WHAT YOU SHOULD DO >>
Leave every picture out, then reproduce the rest of the listing exactly.

PROVIDED MATERIAL >>
******************************

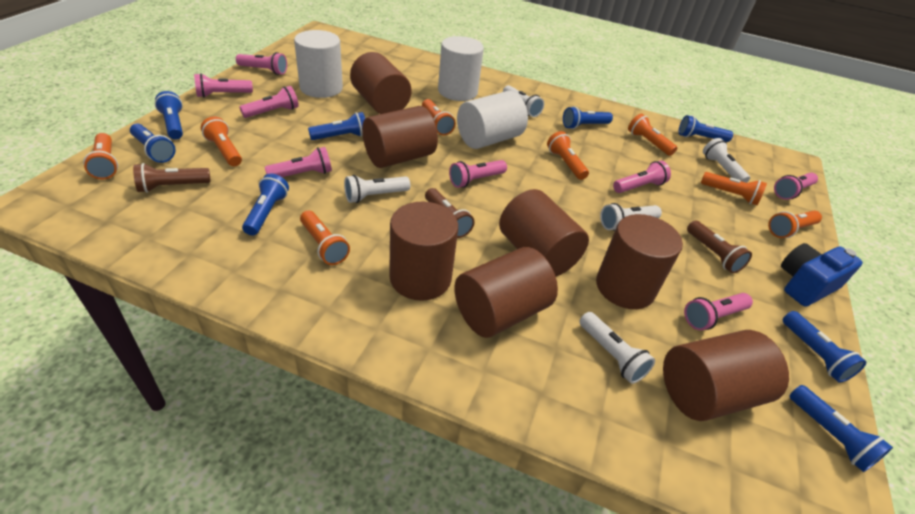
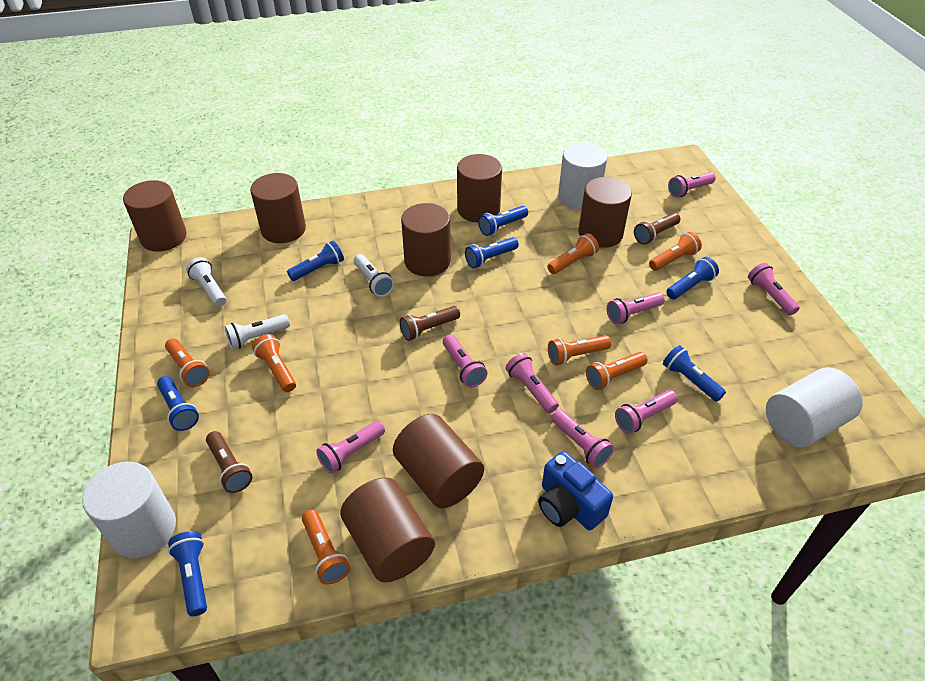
blue flashlight: 8 -> 7
orange flashlight: 8 -> 7
white flashlight: 5 -> 3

******************************

RESPONSE BELOW >>
blue flashlight: 8 -> 7
orange flashlight: 8 -> 7
white flashlight: 5 -> 3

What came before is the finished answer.